> [Data under study]:
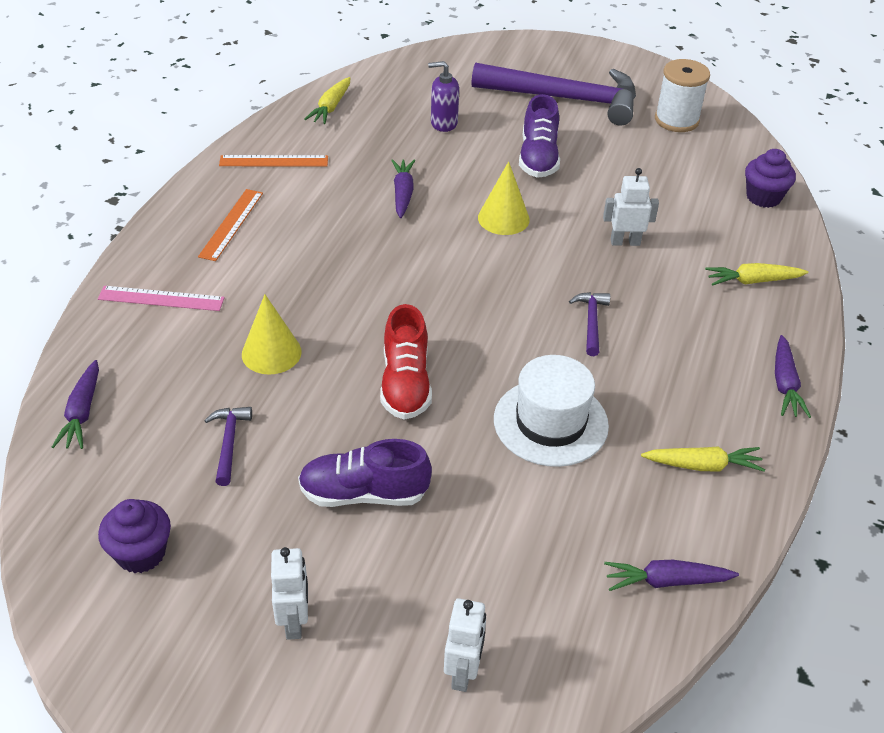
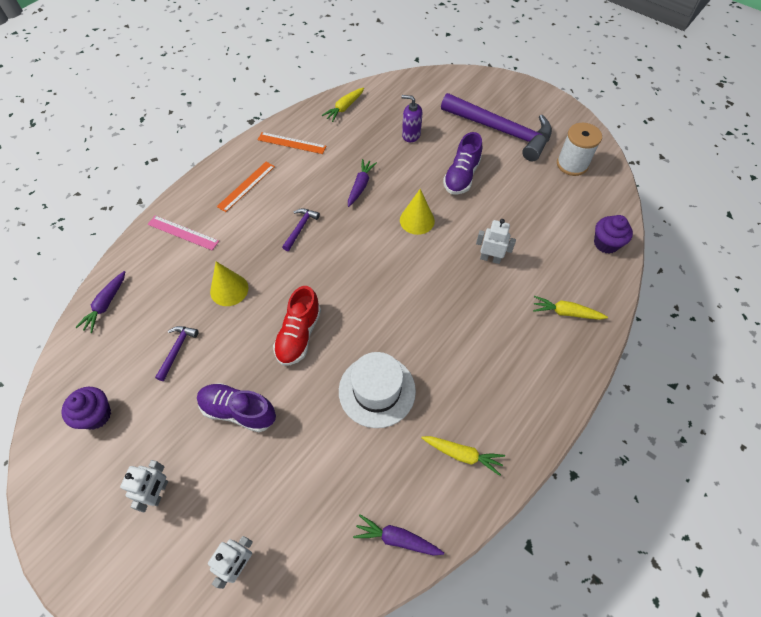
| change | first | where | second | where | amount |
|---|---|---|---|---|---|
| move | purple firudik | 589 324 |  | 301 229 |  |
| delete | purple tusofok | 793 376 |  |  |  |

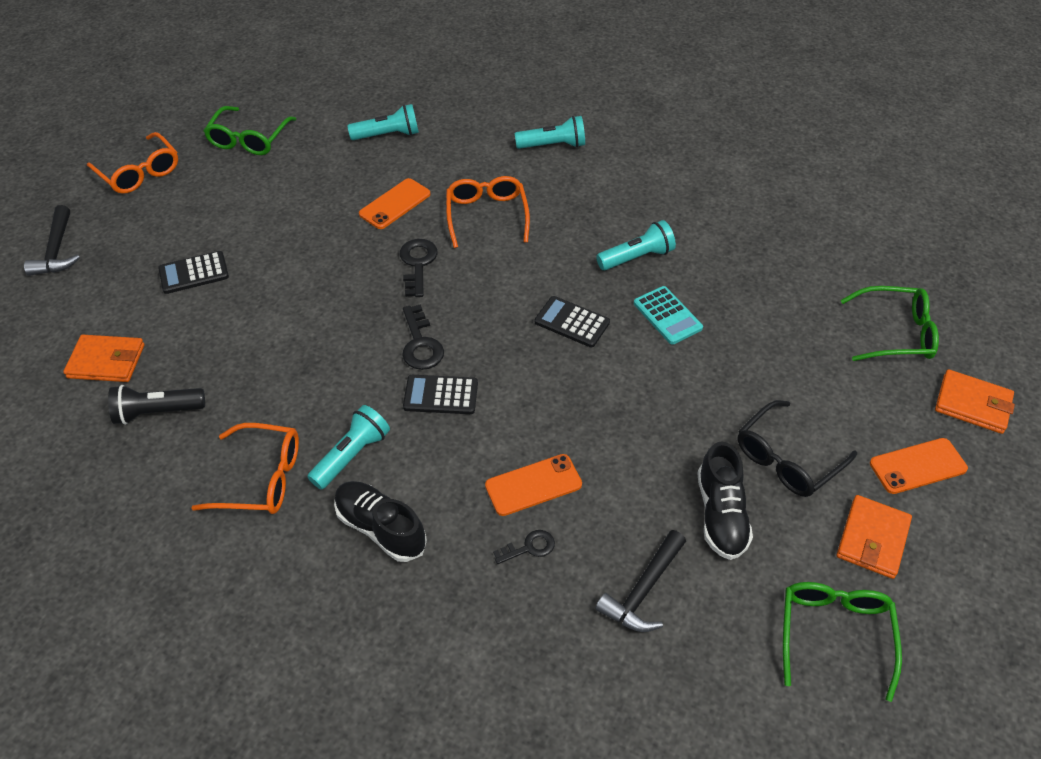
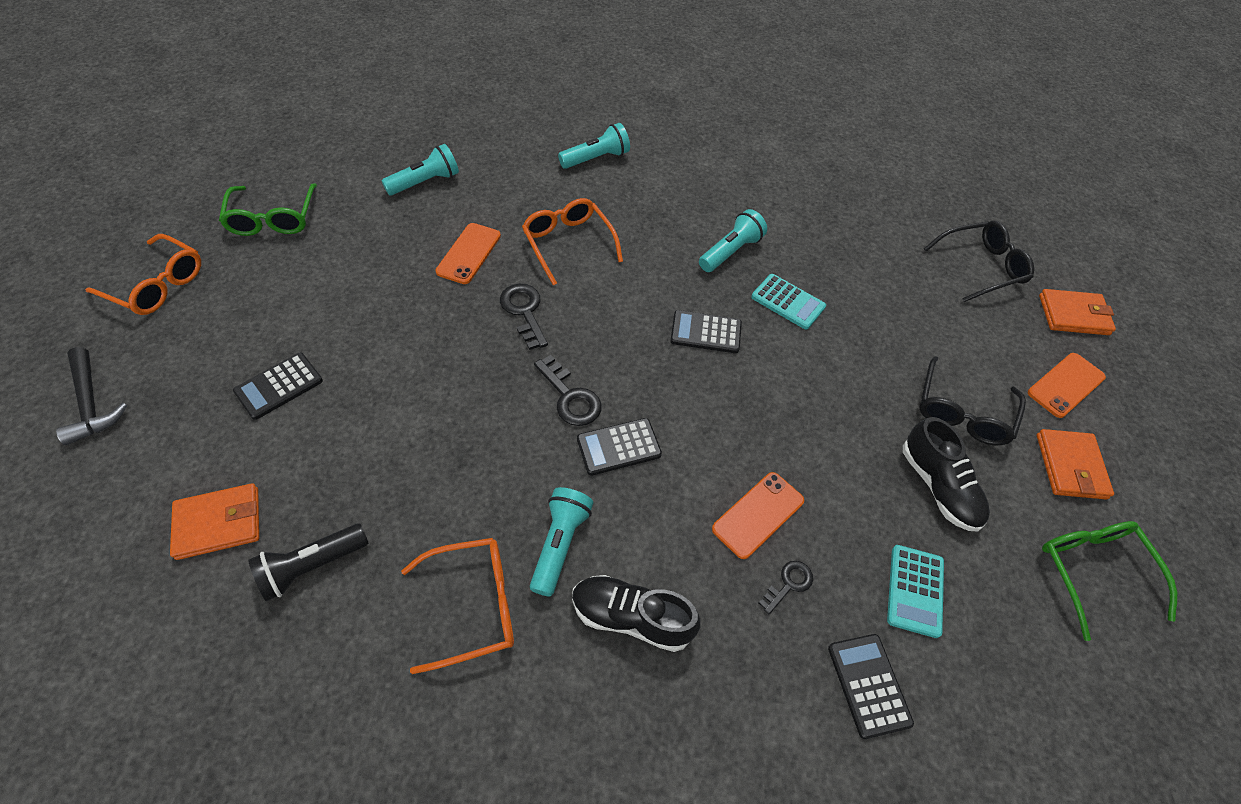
| change | first | where | second | where | amount |
|---|---|---|---|---|---|
| replace | black firudik | 640 581 |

> [About this task]: When you return the records, keep every word unchanged and drop the pictures.

> [Solved problem]:
| change | first | where | second | where | amount |
|---|---|---|---|---|---|
| move | purple firudik | 589 324 |  | 301 229 |  |
| delete | purple tusofok | 793 376 |  |  |  |

| change | first | where | second | where | amount |
|---|---|---|---|---|---|
| replace | black firudik | 640 581 |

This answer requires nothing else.